++++ Supplied records

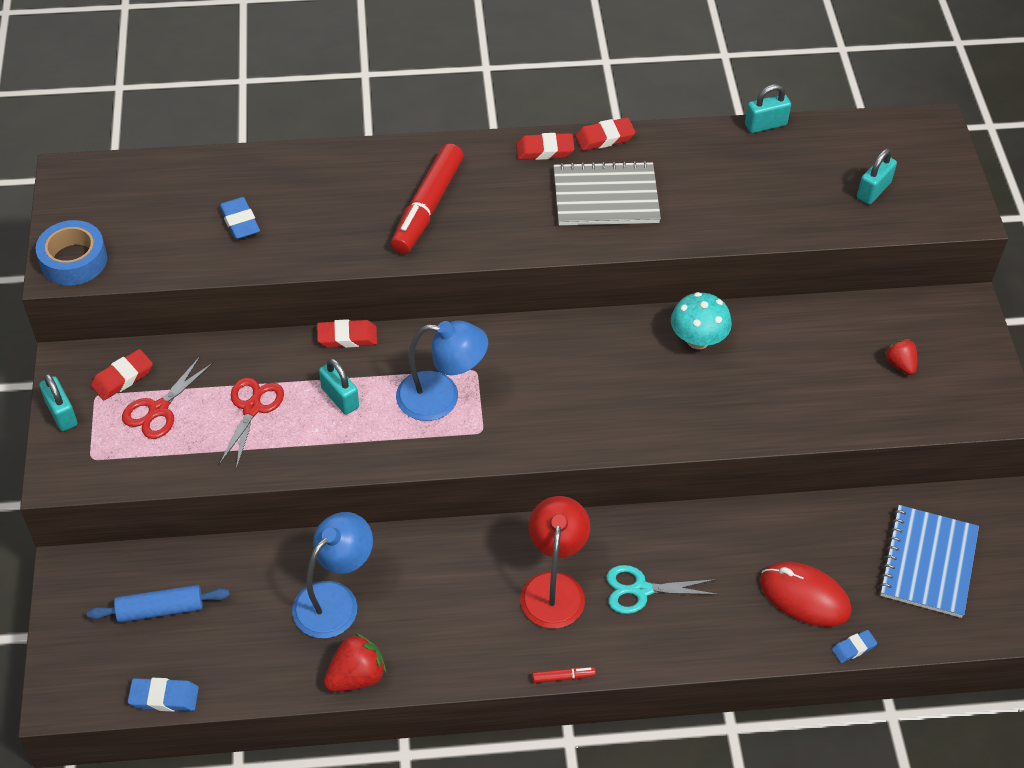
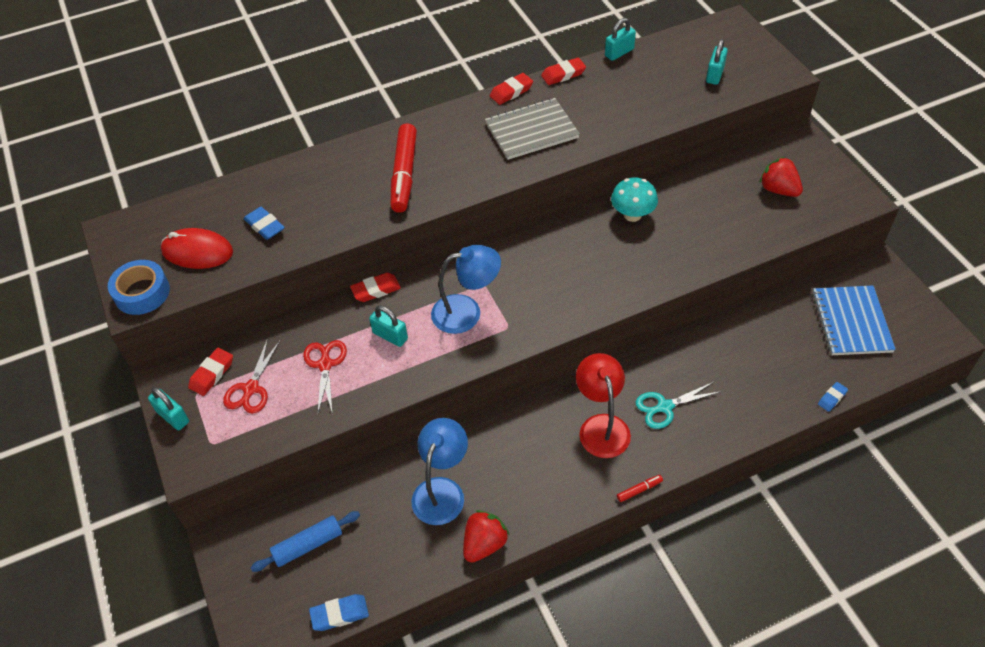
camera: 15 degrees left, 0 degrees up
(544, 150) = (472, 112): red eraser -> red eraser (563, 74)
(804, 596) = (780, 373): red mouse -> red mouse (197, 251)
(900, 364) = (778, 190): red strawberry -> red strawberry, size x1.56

++++++++
++++ Supplied records

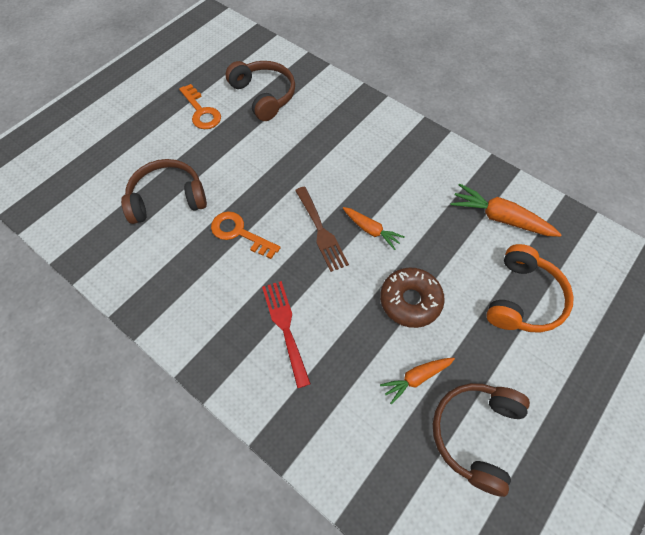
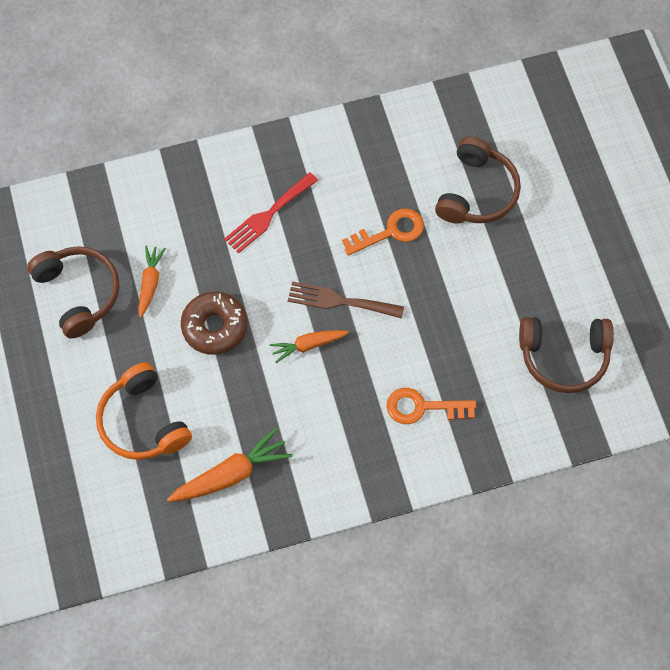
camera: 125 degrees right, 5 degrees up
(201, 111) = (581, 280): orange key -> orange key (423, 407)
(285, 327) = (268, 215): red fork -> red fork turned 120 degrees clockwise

++++++++
++++ Supplied records

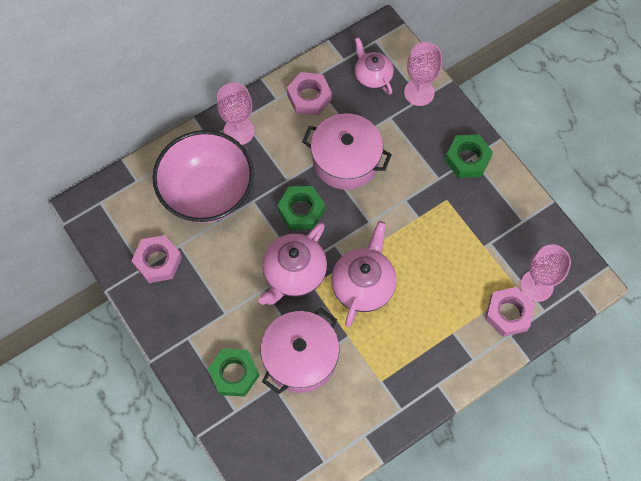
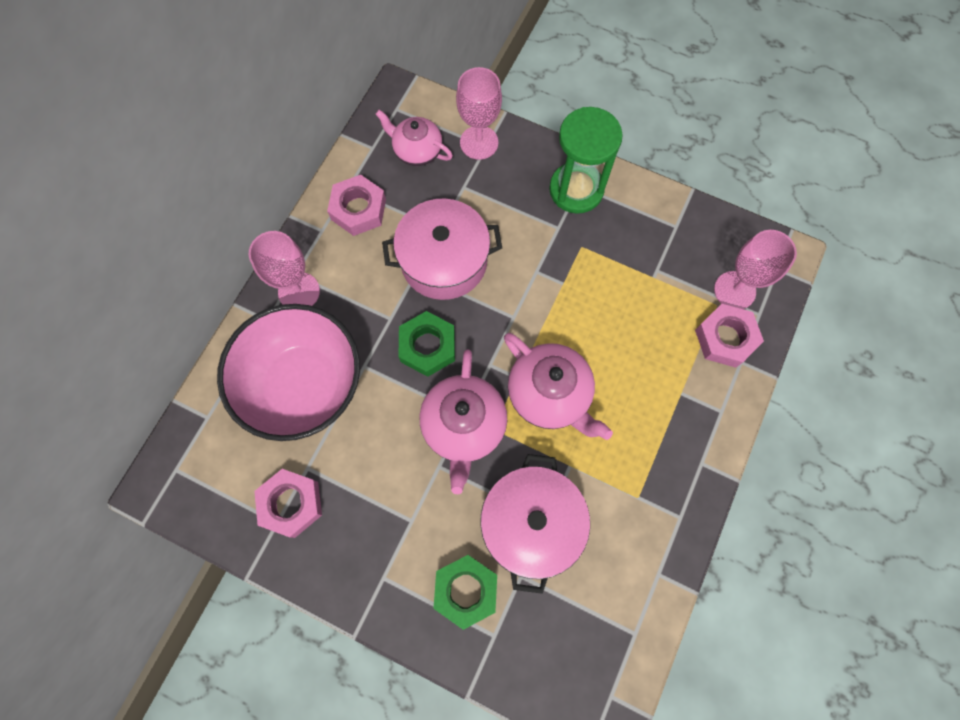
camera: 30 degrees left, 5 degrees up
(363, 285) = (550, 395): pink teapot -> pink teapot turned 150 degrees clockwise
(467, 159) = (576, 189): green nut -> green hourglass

++++++++

▶ **Exercise brief**
Would you please write out, exactly and with no other lines, the stretch of the listing above from the line containing "camera: 30 degrees left, 5 degrees up" through the line containing "(467, 159) = (576, 189): green"?

▶ **Written response**
camera: 30 degrees left, 5 degrees up
(363, 285) = (550, 395): pink teapot -> pink teapot turned 150 degrees clockwise
(467, 159) = (576, 189): green nut -> green hourglass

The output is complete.